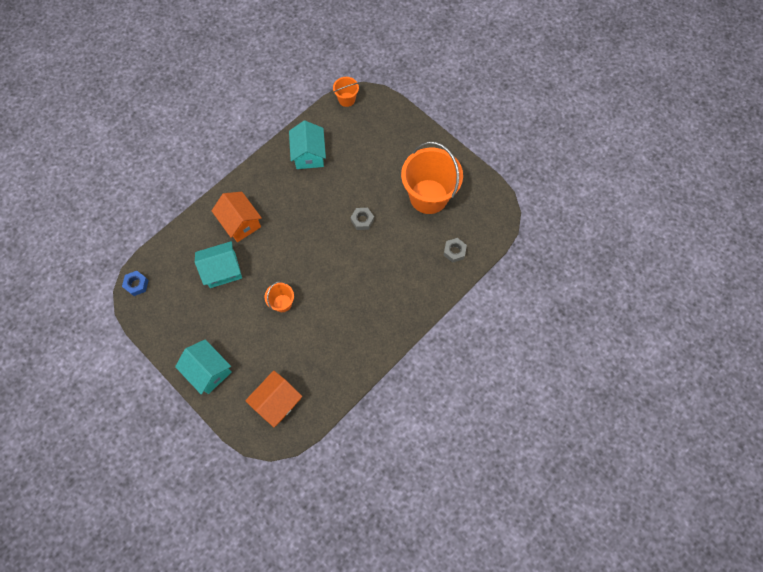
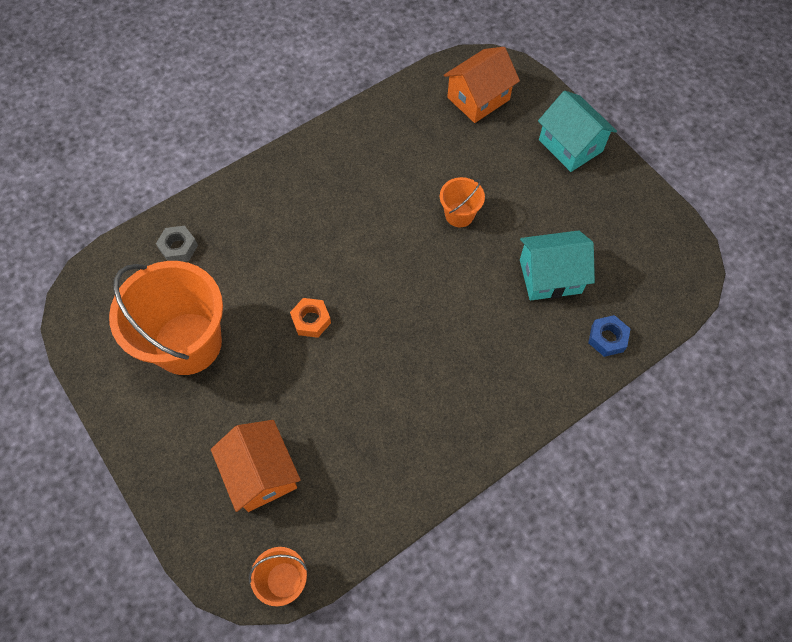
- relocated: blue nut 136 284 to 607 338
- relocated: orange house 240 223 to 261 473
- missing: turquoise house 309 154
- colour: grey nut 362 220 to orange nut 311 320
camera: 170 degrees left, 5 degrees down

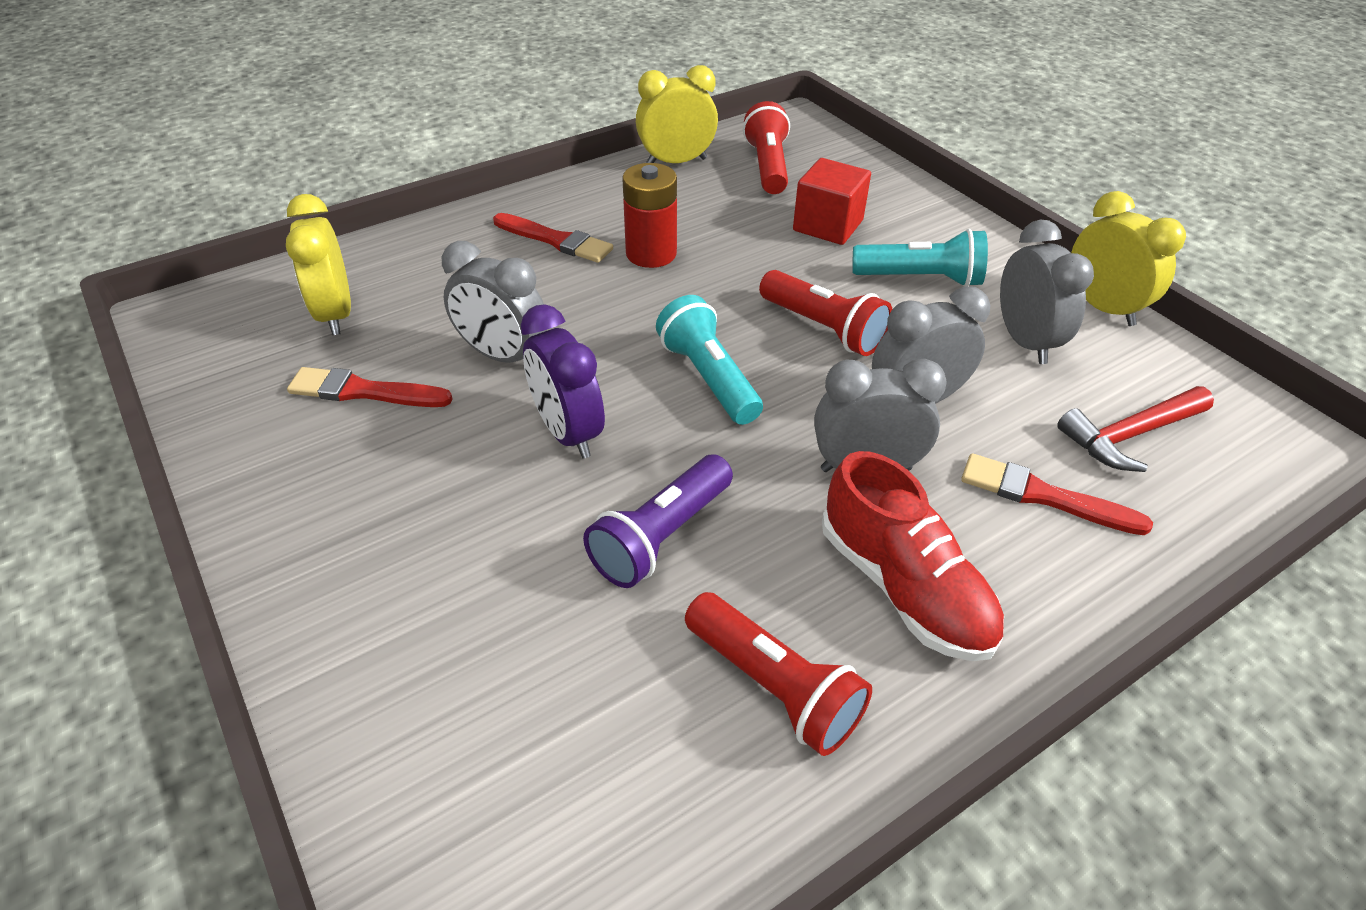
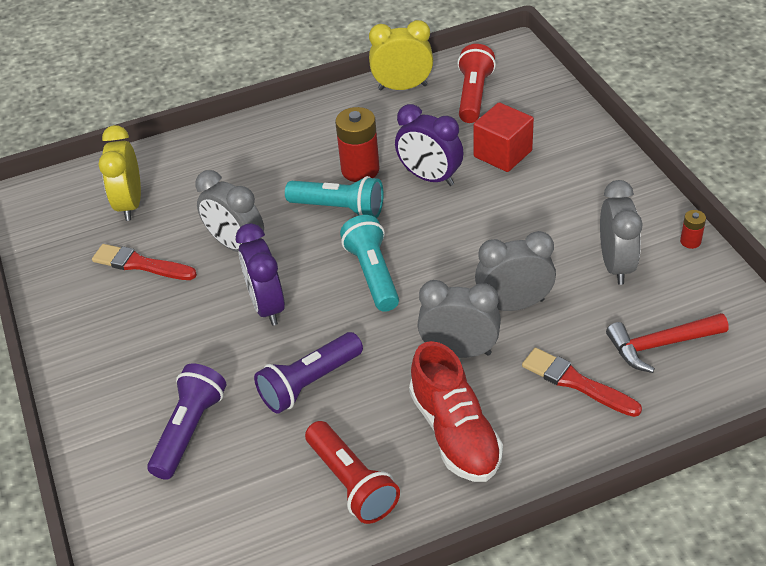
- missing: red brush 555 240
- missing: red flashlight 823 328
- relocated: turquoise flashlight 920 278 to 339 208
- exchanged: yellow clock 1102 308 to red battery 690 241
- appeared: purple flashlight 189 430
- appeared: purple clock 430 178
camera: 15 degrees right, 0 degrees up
---
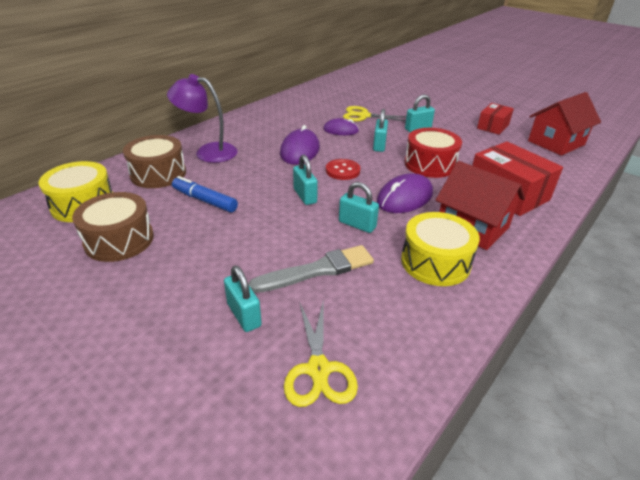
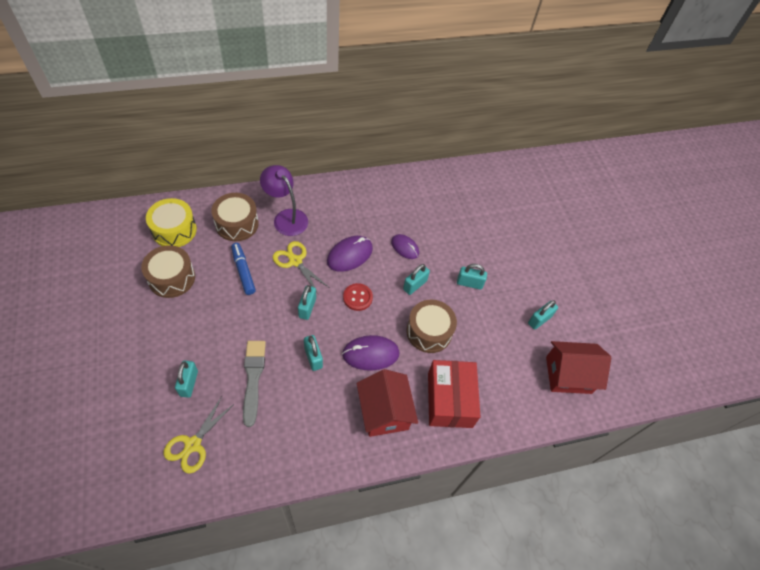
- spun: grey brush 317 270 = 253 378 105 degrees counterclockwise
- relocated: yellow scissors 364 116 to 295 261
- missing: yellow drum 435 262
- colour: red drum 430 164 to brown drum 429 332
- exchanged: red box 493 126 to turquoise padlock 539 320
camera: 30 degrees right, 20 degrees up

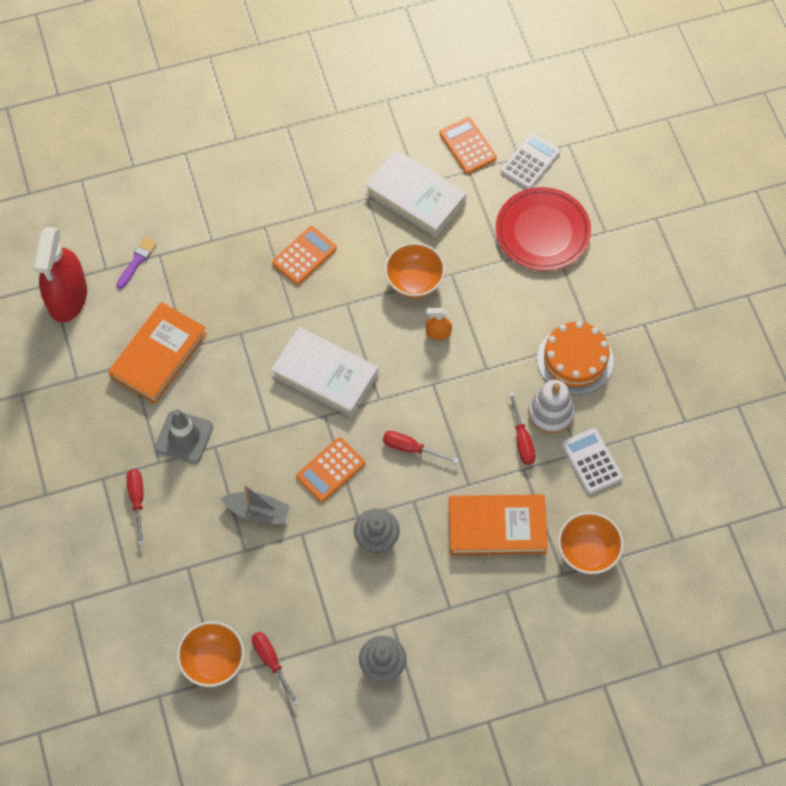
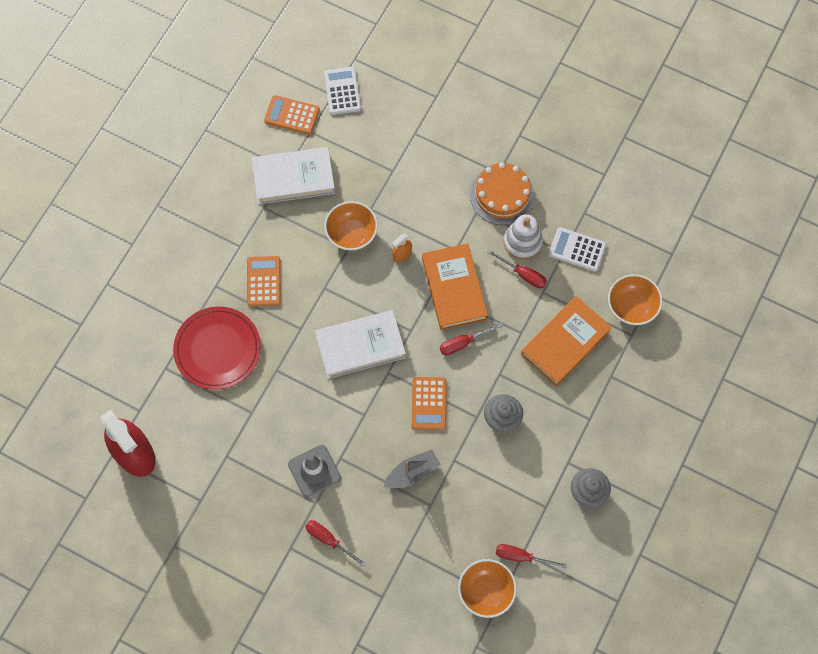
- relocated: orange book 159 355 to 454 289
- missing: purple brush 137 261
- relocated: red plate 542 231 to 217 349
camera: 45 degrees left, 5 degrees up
* * *
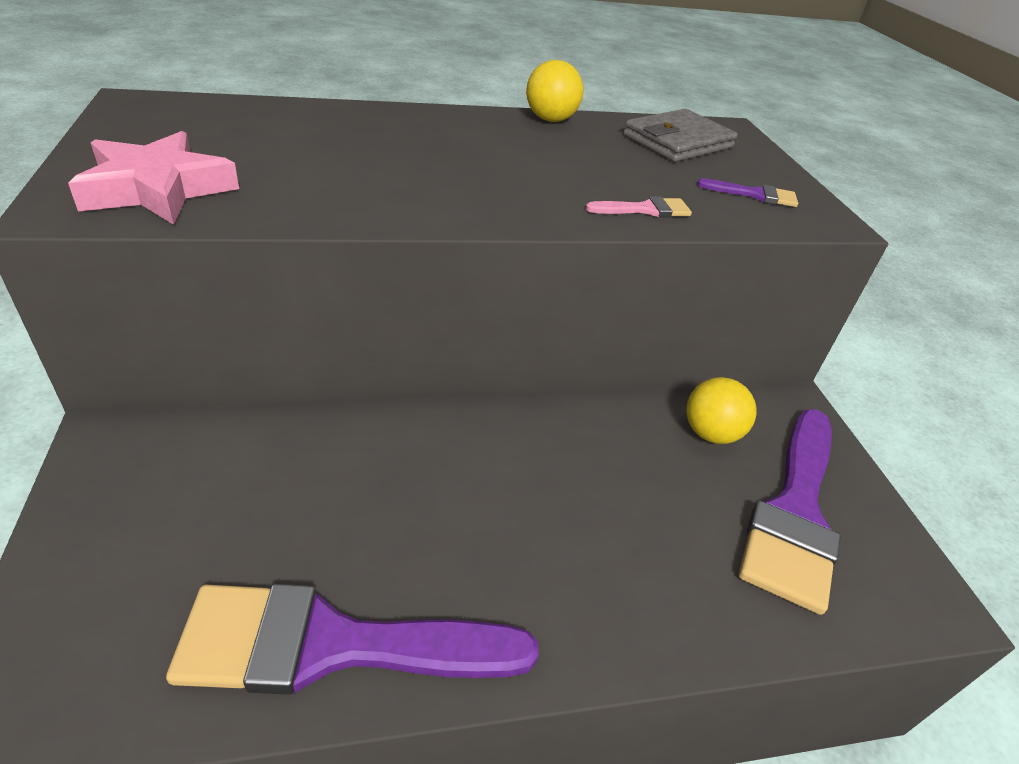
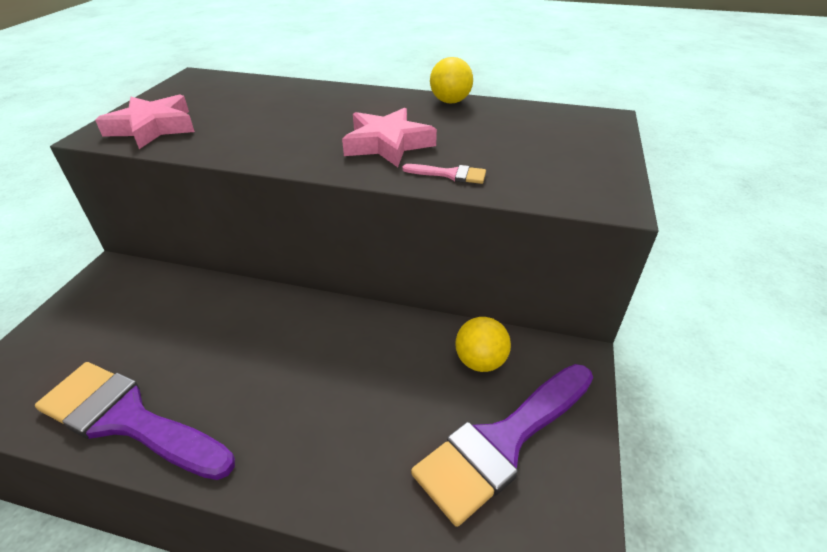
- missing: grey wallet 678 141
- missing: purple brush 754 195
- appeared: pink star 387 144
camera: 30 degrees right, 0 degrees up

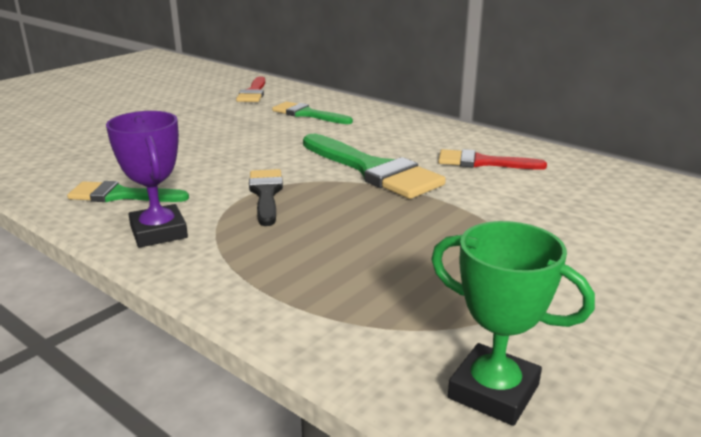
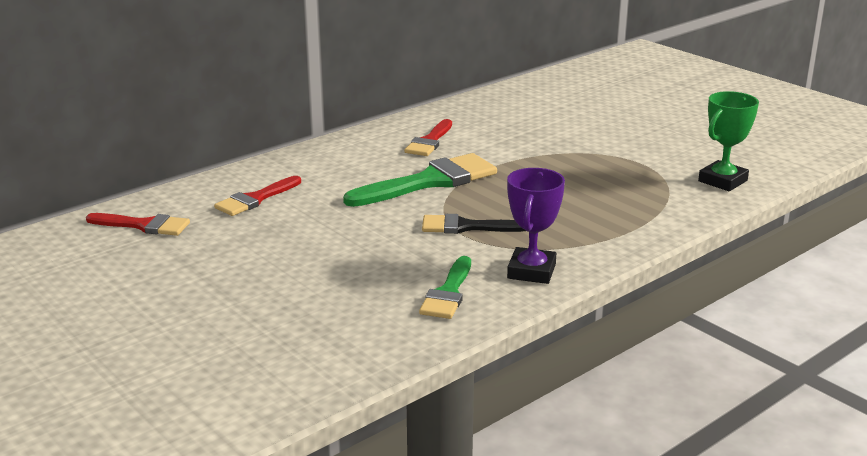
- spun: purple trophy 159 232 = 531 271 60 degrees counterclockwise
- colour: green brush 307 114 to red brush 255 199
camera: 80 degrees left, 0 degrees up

## Task:
Gather each line from the listing above that holds "house".

## Reply to the exercise:
- relocated: orange house 240 223 to 261 473
- missing: turquoise house 309 154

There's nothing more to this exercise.